_TASK PROMPT:_
For every line in the records below that holds "button", make a copy.
--- RECORDS FOR THIS TASK Enclosed Below ---
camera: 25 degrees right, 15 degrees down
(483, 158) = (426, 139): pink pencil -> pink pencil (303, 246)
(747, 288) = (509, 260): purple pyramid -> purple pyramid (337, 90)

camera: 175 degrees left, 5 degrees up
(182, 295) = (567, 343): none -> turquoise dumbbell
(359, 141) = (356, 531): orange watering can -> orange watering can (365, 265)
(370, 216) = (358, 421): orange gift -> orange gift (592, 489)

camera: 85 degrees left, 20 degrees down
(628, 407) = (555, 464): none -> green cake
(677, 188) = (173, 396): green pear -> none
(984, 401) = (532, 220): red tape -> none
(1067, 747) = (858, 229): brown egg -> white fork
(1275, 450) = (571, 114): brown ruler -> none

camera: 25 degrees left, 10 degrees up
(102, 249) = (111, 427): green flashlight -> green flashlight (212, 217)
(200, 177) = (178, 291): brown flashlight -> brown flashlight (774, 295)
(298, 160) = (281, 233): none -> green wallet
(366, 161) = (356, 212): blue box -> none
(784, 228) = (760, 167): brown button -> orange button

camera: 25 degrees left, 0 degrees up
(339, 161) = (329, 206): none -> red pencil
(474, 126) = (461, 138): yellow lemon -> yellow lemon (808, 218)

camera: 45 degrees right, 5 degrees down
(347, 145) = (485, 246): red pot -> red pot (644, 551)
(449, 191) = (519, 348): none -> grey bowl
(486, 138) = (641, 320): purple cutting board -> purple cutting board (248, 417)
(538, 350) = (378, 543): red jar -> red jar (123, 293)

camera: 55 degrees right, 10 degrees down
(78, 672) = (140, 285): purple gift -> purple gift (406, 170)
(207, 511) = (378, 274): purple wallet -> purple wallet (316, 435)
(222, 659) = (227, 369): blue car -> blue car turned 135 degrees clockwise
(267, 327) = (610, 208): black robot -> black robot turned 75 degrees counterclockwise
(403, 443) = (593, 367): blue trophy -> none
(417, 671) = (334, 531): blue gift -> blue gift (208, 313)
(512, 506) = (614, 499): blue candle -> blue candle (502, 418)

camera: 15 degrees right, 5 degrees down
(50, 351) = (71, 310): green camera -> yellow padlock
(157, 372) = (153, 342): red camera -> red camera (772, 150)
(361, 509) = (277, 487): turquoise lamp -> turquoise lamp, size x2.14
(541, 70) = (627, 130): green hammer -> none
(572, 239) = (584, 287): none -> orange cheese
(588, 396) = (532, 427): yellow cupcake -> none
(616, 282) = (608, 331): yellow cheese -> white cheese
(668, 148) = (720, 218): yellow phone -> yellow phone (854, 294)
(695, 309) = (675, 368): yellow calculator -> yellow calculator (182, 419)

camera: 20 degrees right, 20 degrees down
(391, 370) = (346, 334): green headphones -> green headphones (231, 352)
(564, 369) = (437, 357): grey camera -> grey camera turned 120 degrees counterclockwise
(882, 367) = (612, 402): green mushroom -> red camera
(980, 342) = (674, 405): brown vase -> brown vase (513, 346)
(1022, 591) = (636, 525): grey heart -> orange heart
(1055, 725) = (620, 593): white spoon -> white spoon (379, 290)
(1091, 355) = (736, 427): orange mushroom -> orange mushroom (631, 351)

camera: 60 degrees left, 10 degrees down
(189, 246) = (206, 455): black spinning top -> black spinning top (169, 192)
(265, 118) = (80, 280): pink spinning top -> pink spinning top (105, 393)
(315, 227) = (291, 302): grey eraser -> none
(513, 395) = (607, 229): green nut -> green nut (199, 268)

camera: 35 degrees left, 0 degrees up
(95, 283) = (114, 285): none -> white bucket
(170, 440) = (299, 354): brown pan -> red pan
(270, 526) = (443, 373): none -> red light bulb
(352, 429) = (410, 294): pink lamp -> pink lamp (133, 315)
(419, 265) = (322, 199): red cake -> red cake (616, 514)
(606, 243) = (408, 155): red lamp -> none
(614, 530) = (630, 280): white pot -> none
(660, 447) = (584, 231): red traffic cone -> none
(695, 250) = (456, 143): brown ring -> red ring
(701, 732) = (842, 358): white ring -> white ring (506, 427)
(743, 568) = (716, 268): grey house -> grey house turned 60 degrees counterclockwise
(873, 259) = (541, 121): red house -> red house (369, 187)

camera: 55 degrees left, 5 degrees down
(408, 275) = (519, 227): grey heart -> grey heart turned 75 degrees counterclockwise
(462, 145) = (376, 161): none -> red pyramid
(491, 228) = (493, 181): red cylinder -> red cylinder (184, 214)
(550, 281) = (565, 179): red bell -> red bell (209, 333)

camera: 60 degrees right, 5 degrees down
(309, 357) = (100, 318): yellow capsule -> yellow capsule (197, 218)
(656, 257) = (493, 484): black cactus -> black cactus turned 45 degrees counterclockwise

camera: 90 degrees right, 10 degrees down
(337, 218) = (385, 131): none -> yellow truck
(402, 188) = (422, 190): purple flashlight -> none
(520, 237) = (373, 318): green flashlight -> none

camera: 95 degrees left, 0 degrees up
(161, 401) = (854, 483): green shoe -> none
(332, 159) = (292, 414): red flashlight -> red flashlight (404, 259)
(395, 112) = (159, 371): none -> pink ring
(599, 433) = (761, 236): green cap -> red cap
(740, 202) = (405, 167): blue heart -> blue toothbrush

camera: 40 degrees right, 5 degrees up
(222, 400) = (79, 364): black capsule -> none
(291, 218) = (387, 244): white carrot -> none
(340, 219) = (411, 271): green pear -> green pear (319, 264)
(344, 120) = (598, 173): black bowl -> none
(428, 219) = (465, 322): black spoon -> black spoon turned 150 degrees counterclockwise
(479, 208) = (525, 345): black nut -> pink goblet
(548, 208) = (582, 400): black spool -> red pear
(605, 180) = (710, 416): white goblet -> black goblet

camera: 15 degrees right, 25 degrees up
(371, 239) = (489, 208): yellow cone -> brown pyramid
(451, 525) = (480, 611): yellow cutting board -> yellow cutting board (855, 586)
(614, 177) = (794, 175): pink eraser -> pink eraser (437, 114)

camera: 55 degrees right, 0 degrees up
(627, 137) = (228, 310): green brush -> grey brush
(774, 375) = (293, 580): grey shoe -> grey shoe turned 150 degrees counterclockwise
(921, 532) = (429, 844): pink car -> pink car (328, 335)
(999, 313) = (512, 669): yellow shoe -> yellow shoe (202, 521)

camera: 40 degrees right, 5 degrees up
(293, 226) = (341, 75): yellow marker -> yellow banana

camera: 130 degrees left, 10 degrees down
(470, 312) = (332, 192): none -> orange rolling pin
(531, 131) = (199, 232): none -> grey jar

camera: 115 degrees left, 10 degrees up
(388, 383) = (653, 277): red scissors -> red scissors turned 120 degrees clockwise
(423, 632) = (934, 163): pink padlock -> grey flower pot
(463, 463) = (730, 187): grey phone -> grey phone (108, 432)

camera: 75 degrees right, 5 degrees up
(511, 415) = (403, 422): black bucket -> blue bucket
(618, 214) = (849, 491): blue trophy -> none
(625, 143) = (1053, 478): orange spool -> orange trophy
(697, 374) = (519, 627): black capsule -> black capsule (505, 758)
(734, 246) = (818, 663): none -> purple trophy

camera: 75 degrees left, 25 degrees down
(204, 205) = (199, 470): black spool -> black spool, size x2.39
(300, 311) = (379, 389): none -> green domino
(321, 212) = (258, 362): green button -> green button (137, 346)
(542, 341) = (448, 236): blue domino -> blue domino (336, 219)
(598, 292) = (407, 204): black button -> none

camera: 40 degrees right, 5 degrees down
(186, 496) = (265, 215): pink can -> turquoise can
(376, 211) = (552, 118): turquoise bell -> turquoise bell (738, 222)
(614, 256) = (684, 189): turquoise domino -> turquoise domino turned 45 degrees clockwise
--- End of Enclosed RECORDS FOR THIS TASK ---
_EXERCISE OUTPUT:_
(784, 228) = (760, 167): brown button -> orange button
(321, 212) = (258, 362): green button -> green button (137, 346)
(598, 292) = (407, 204): black button -> none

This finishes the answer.